I would like you to output every record below exactly, apart from the pictures.

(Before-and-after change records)
BEGIN

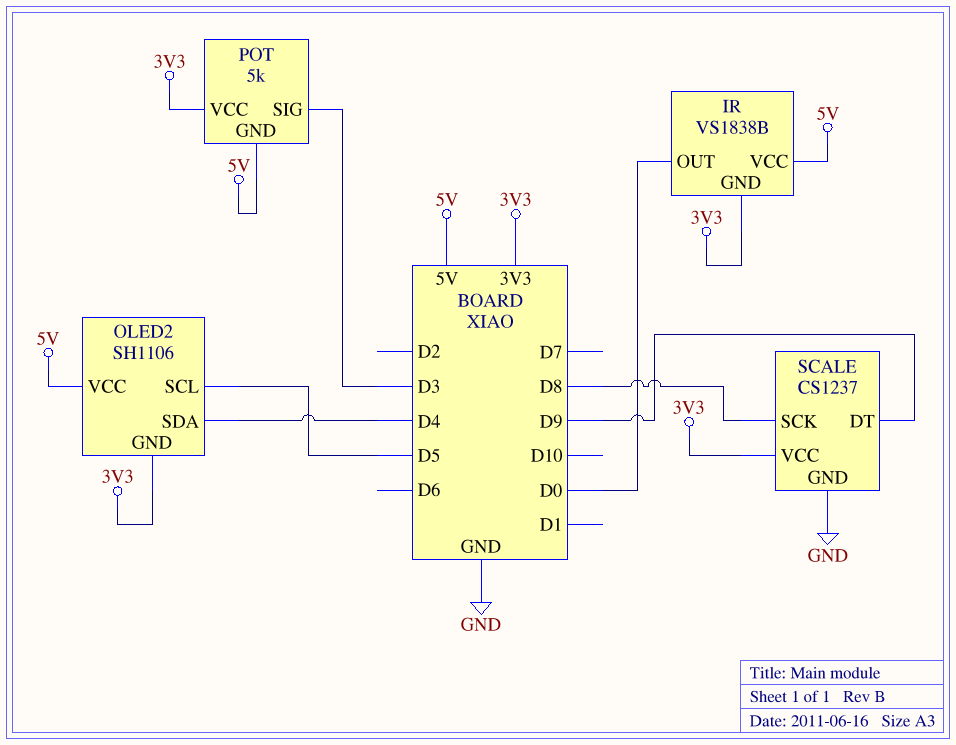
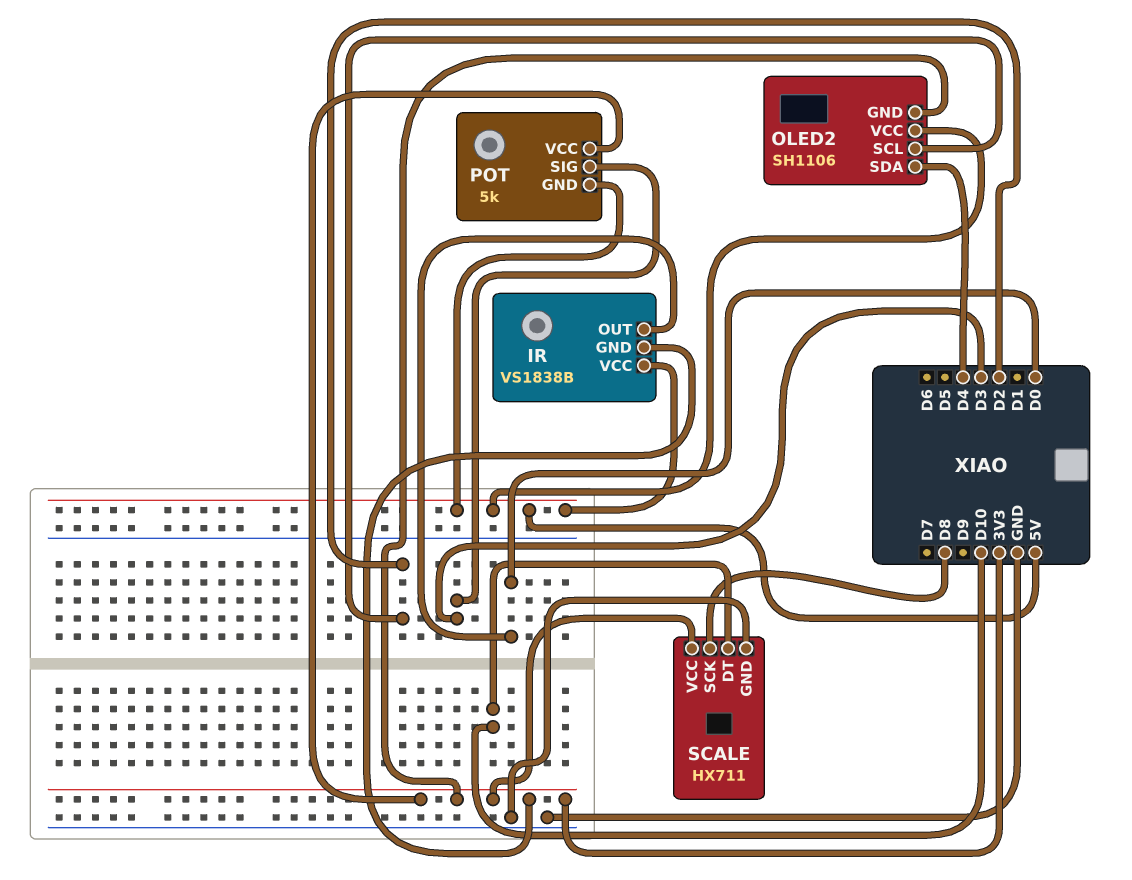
OLED2 pin SCL: D5 -> D2
SCALE: CS1237 -> HX711
SCALE pin DT: D9 -> D10

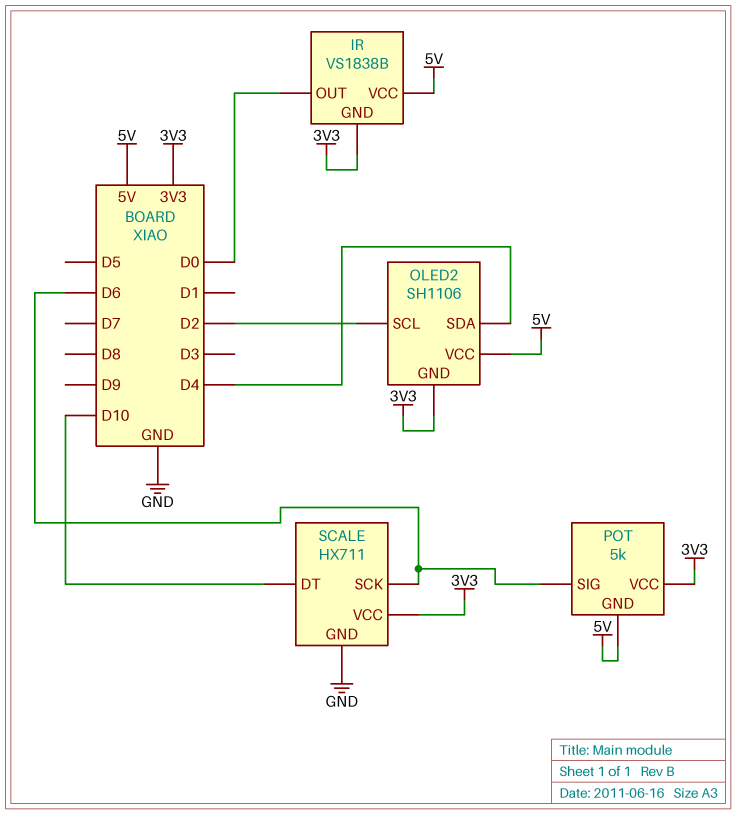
POT pin SIG: D3 -> D6
SCALE pin SCK: D8 -> D6

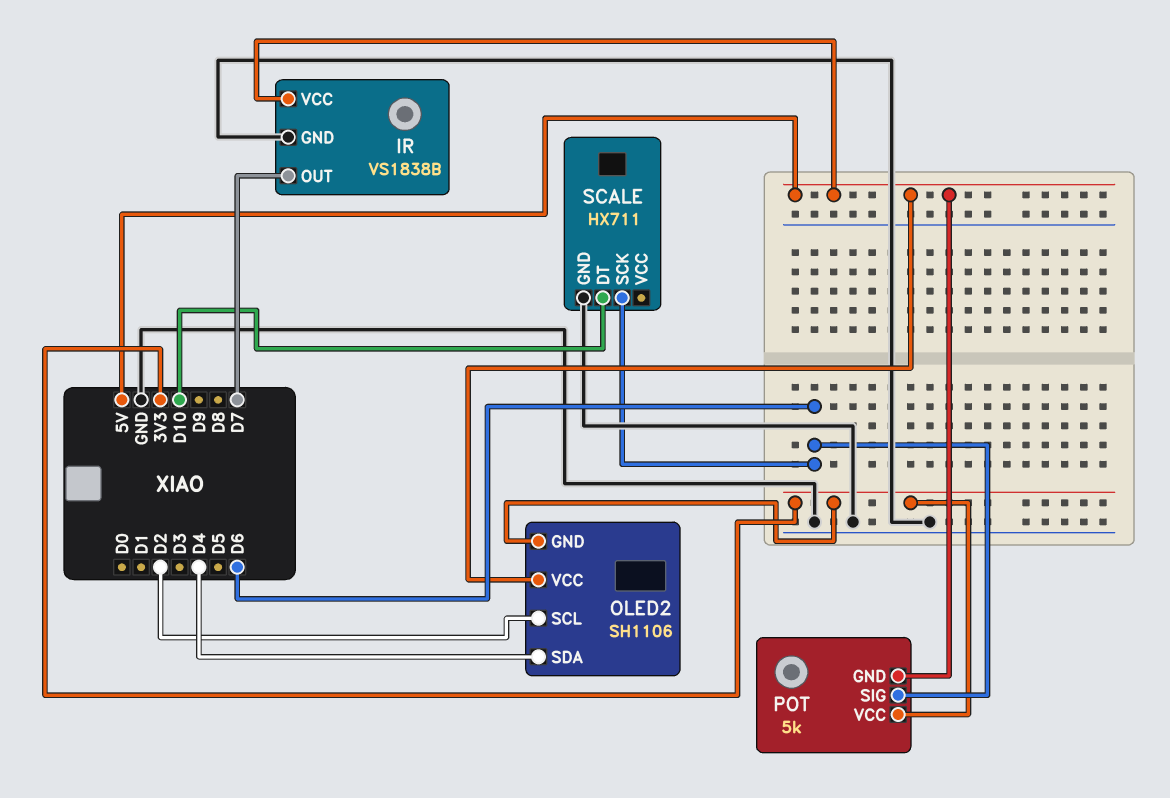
IR pin GND: 3V3 -> GND
IR pin OUT: D0 -> D7
SCALE pin VCC: 3V3 -> none

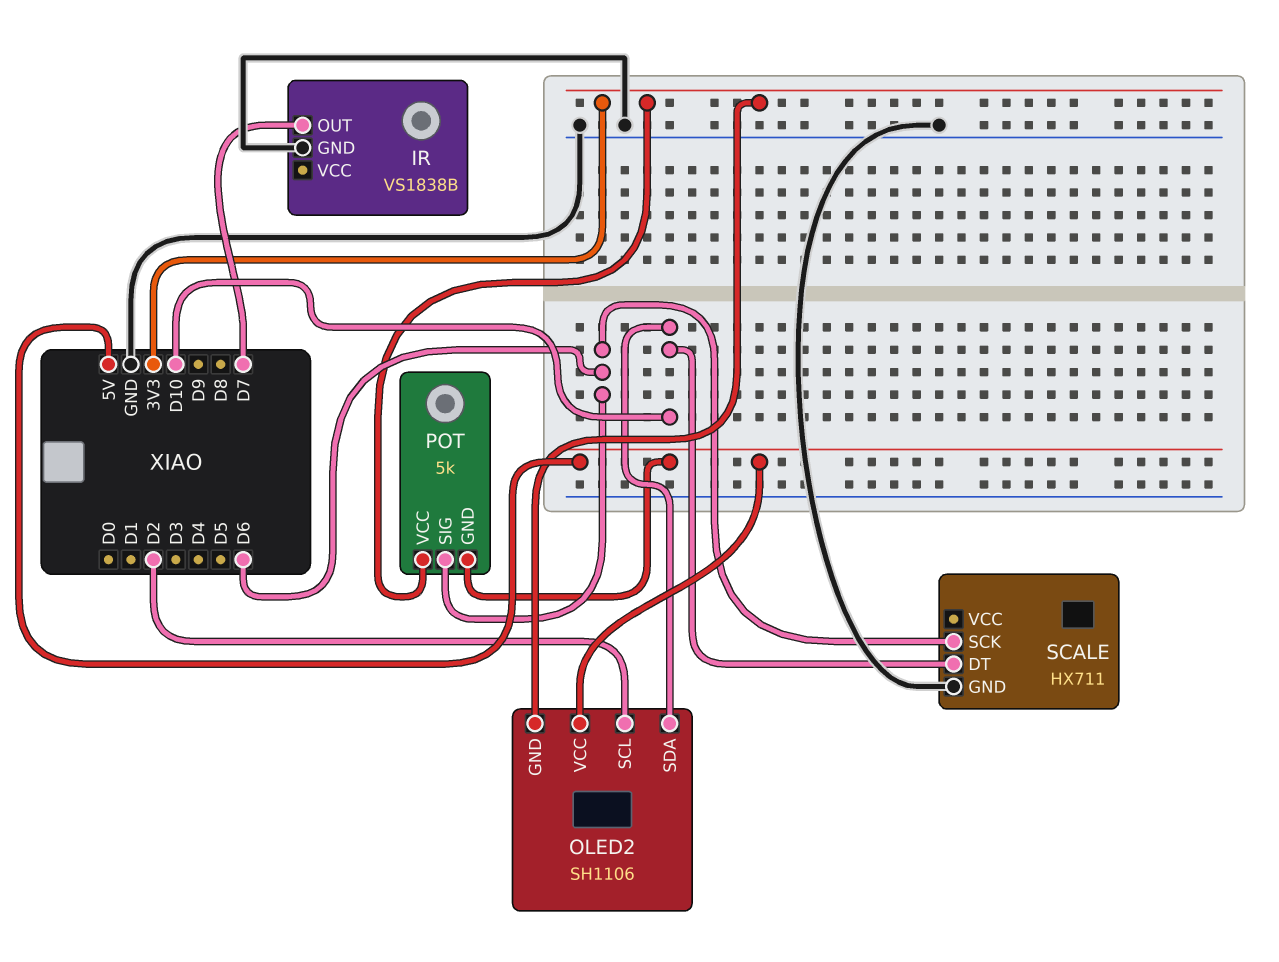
IR pin VCC: 5V -> none
OLED2 pin SDA: D4 -> D10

END

Solution:
OLED2 pin SCL: D5 -> D2
SCALE: CS1237 -> HX711
SCALE pin DT: D9 -> D10

POT pin SIG: D3 -> D6
SCALE pin SCK: D8 -> D6

IR pin GND: 3V3 -> GND
IR pin OUT: D0 -> D7
SCALE pin VCC: 3V3 -> none

IR pin VCC: 5V -> none
OLED2 pin SDA: D4 -> D10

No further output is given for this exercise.